*** Opening Information supplied ***

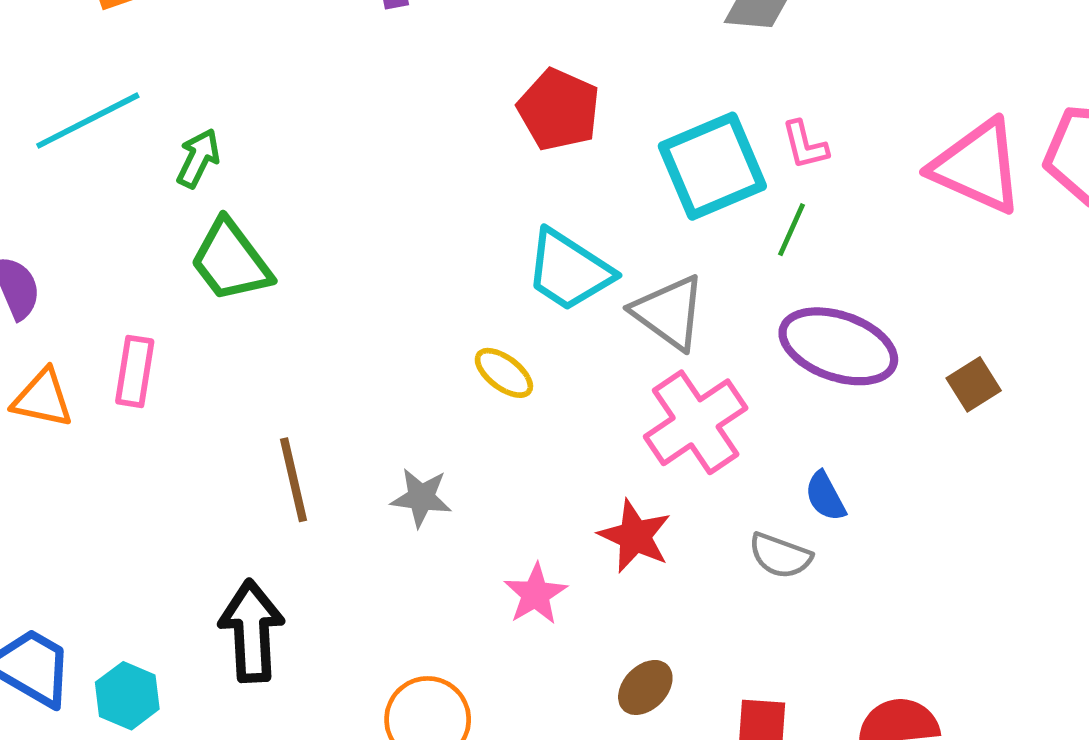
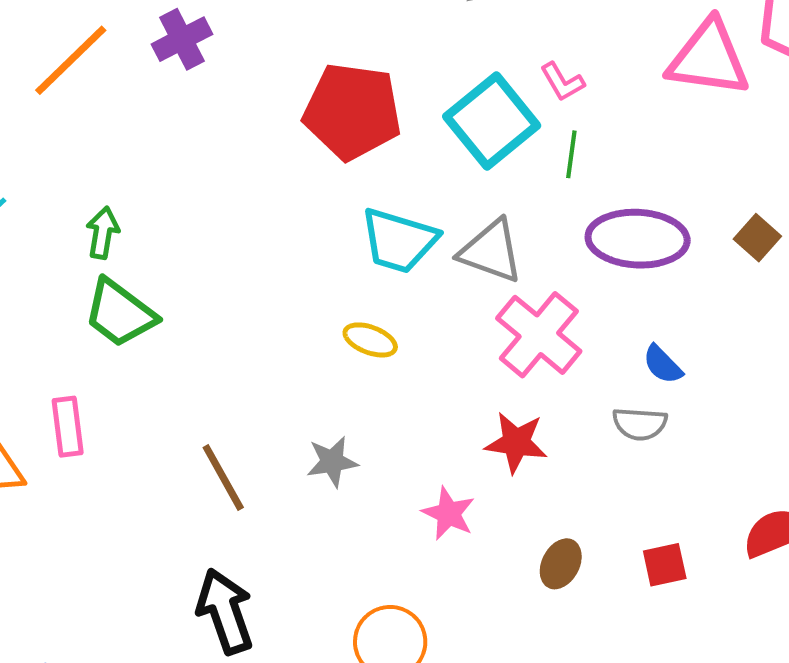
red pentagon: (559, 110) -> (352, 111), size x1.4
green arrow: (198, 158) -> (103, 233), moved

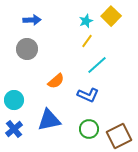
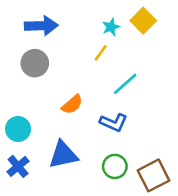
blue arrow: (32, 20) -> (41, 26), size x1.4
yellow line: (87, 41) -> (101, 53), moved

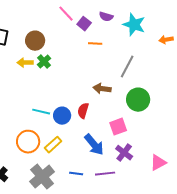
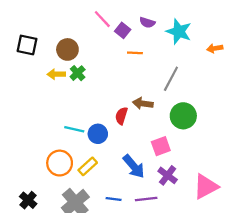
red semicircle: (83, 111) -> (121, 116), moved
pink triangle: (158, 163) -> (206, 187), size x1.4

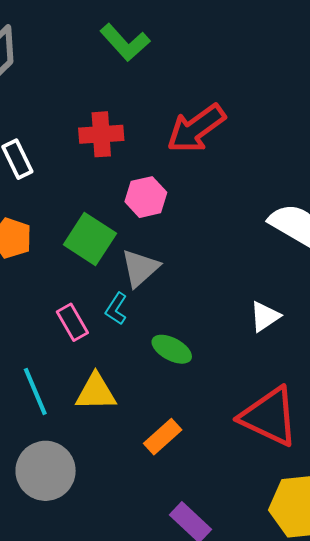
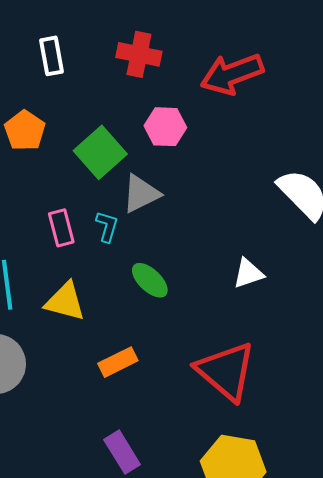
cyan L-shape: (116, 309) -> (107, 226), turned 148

*** Closing Information supplied ***
*** Opening Information supplied ***

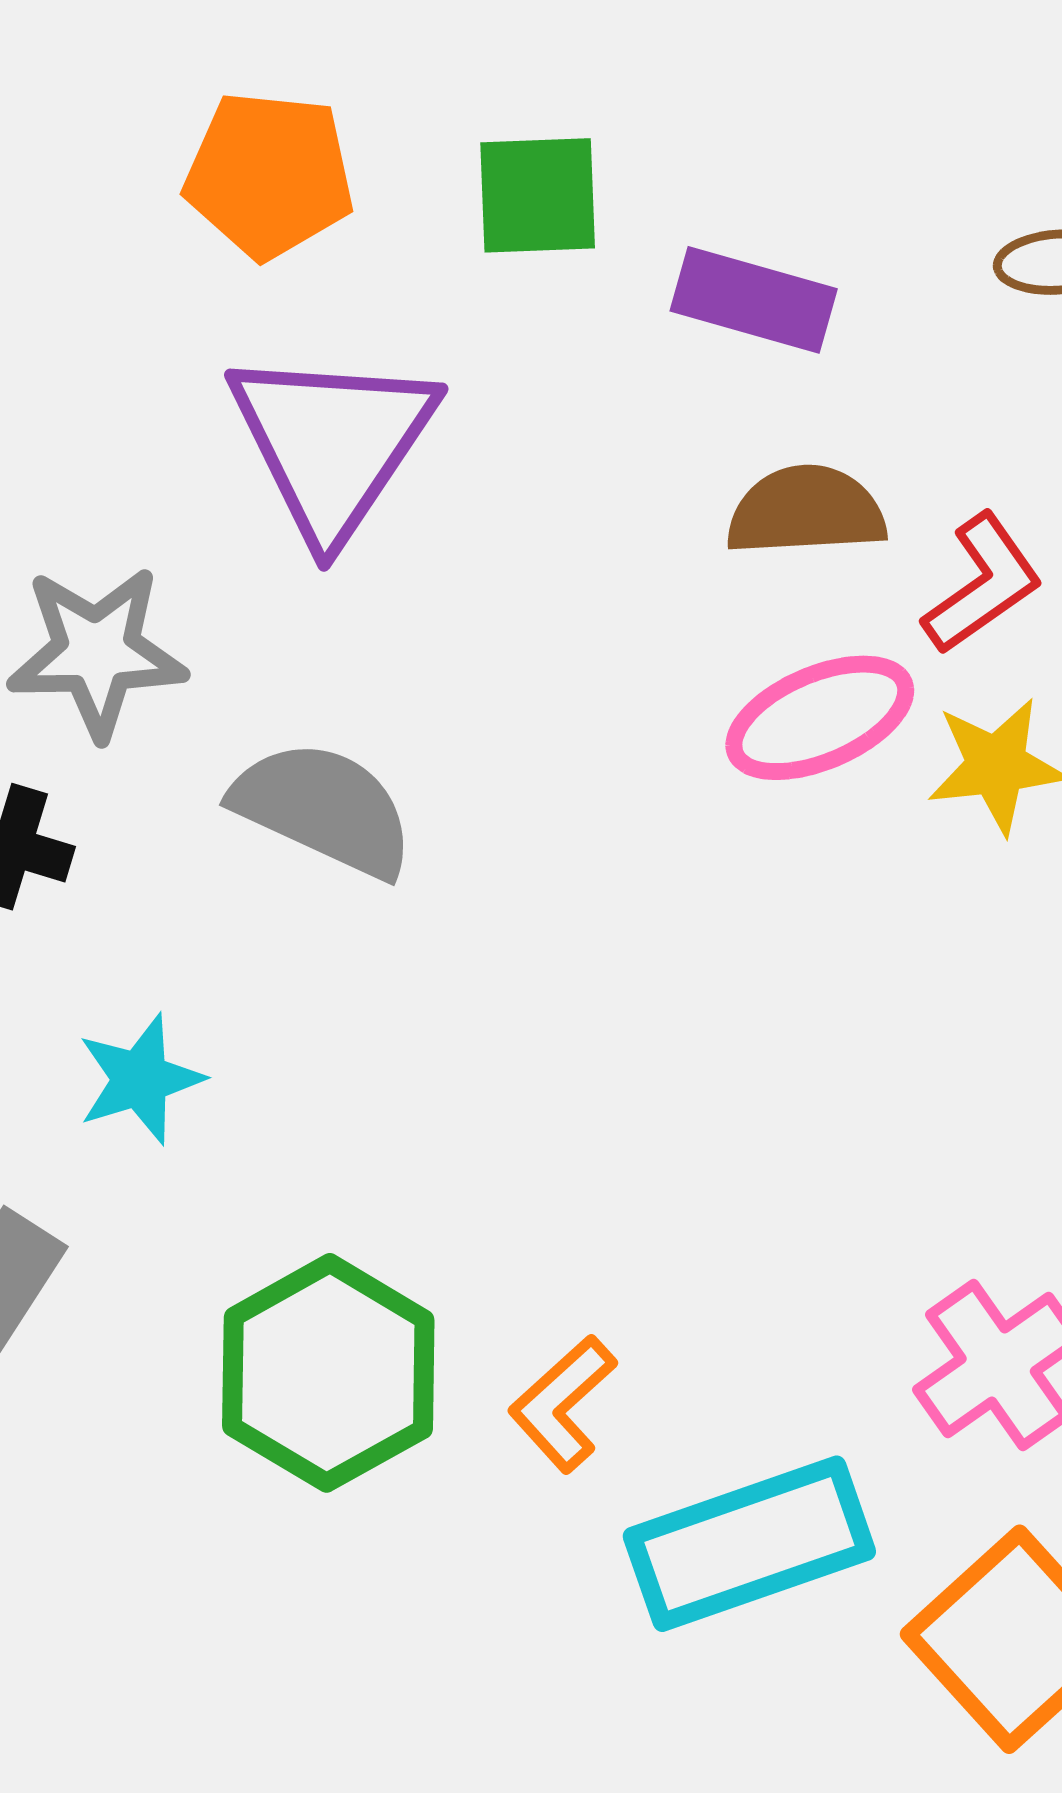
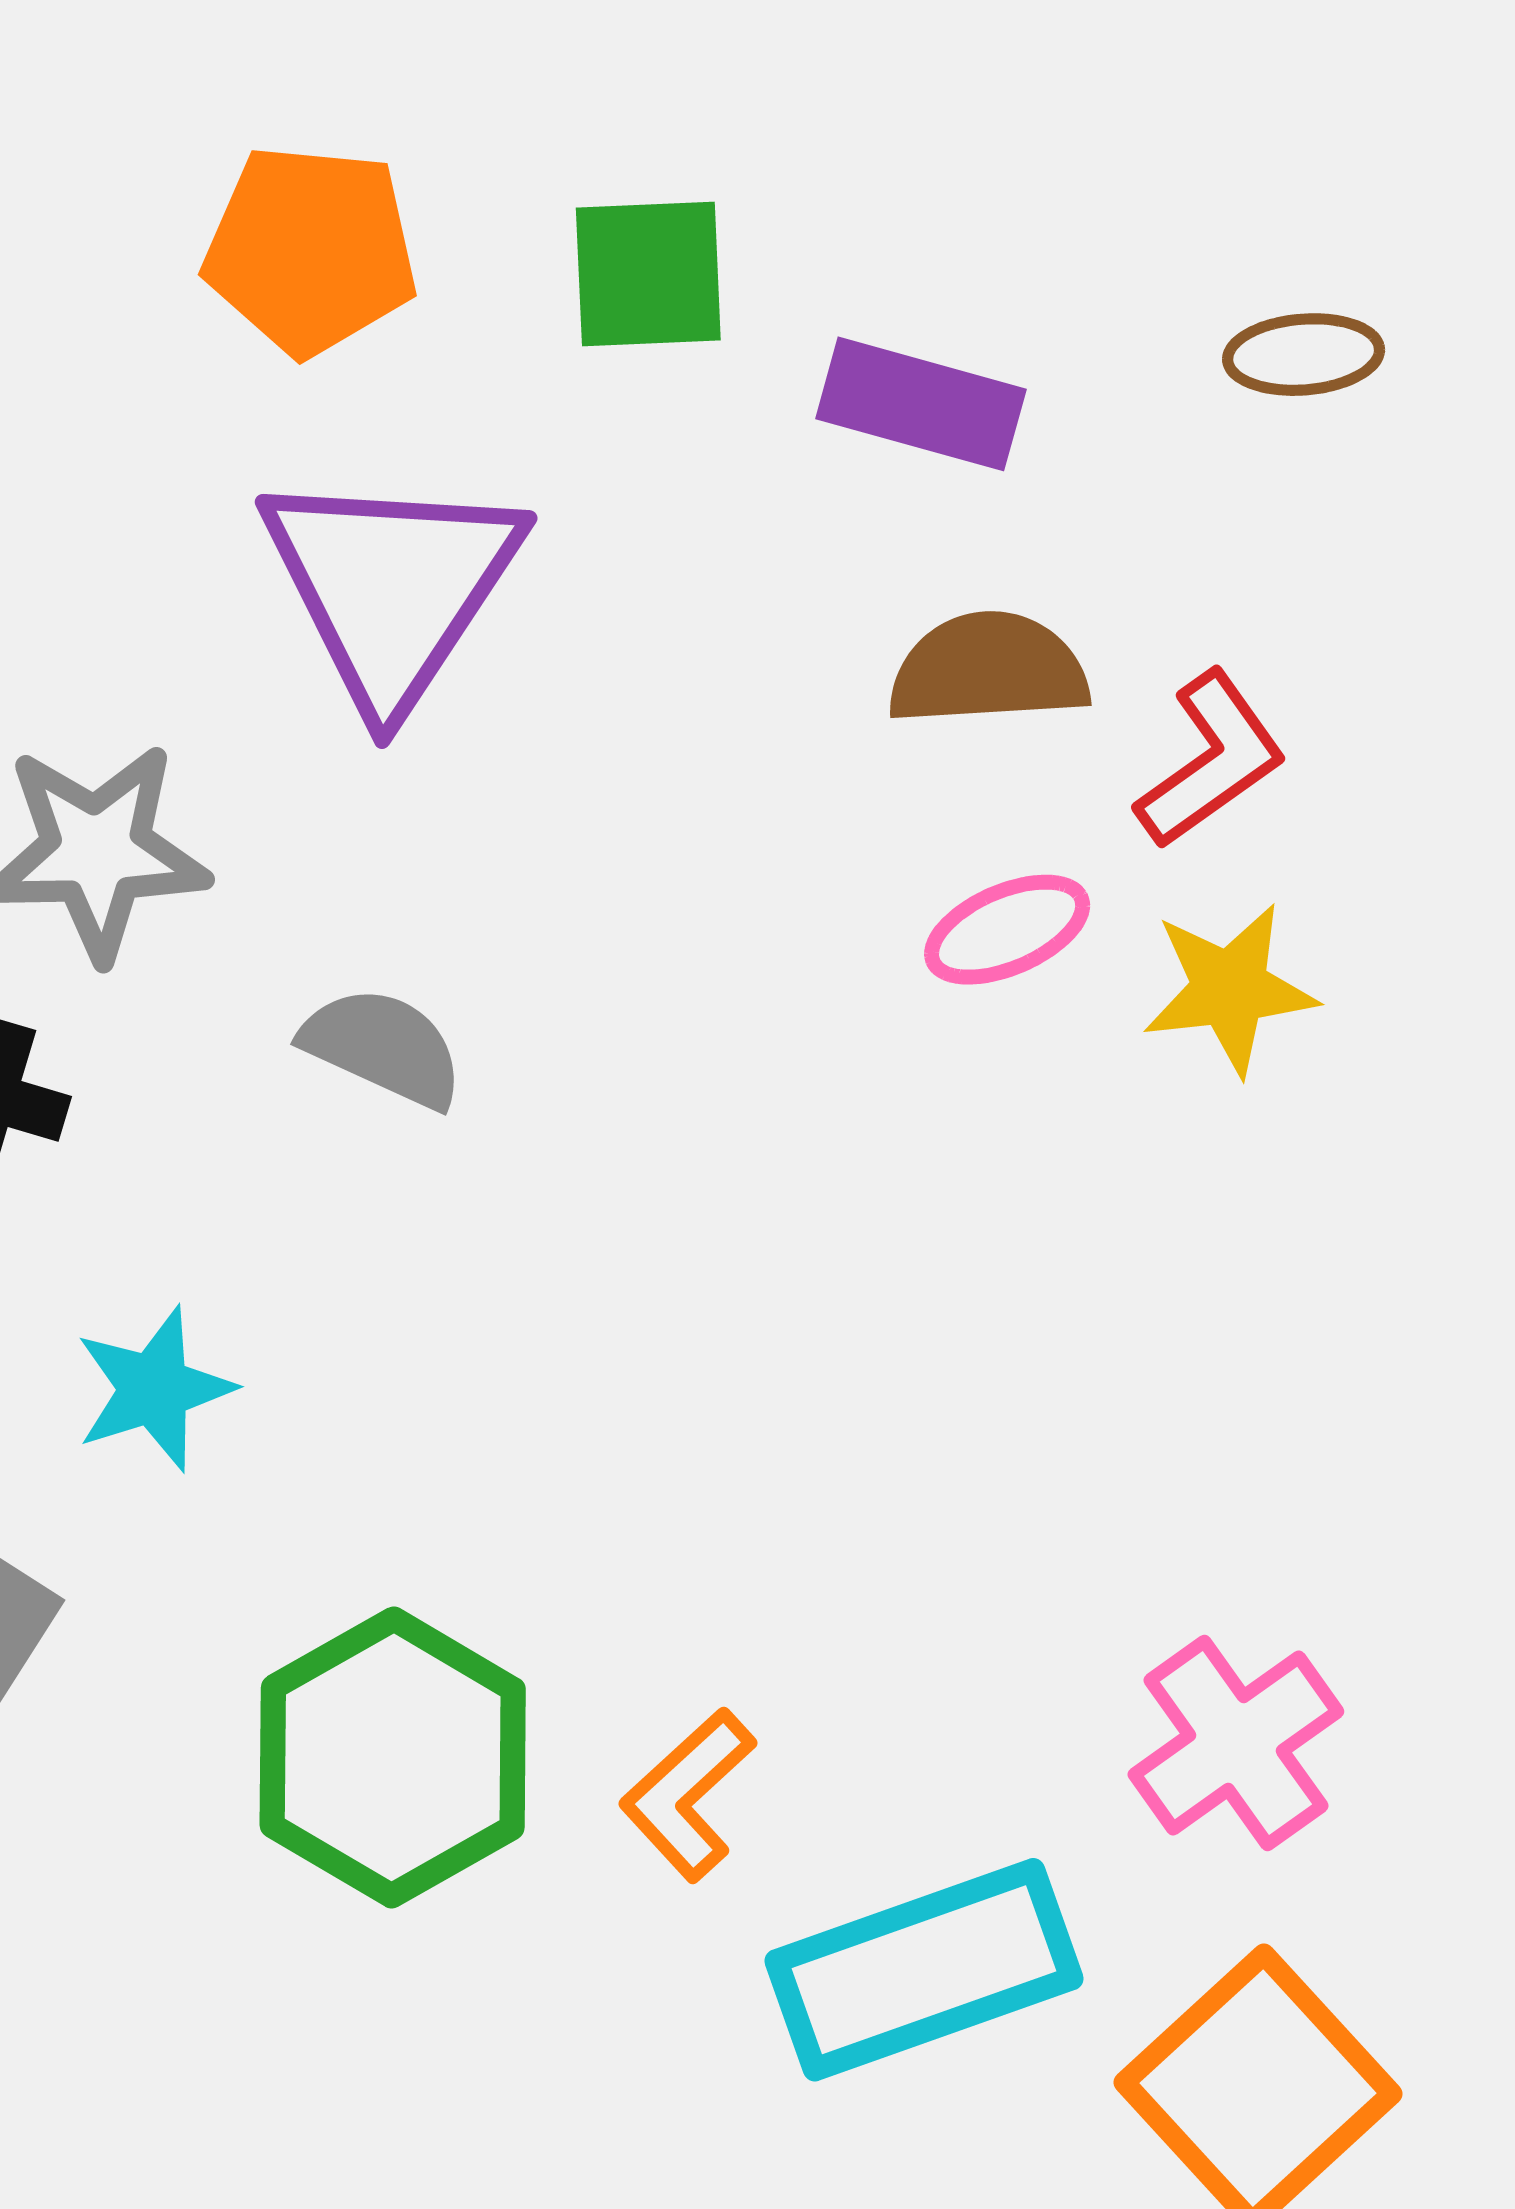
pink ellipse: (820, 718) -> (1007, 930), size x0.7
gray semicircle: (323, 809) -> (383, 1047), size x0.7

*** Closing Information supplied ***
*** Opening Information supplied ***

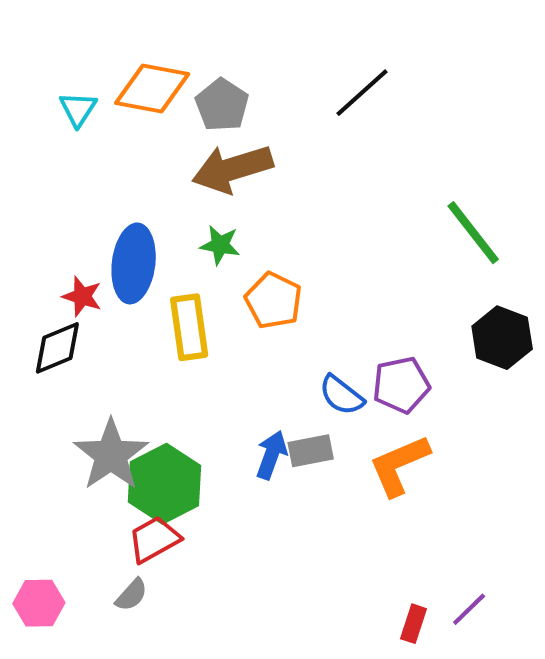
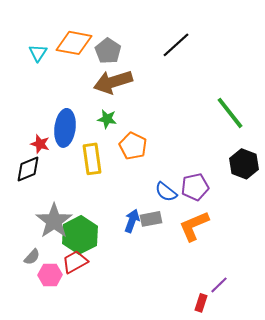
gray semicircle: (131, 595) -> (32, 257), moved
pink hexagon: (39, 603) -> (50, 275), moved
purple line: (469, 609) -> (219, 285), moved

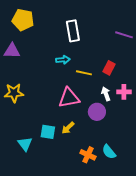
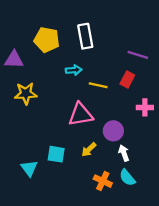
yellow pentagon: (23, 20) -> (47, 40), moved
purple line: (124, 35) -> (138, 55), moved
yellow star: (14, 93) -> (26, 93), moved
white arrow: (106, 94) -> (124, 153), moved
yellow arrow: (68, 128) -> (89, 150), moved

*** Closing Information supplied ***

> Problem to solve
Please transcribe exactly the part of the records that opens with the line containing "red semicircle: (83, 111)" and closes with the line containing "cyan L-shape: (116, 309)", both ends included, and leave out the pictures.

> Result
red semicircle: (83, 111) -> (121, 116), moved
pink triangle: (158, 163) -> (206, 187), size x1.4

cyan L-shape: (116, 309) -> (107, 226), turned 148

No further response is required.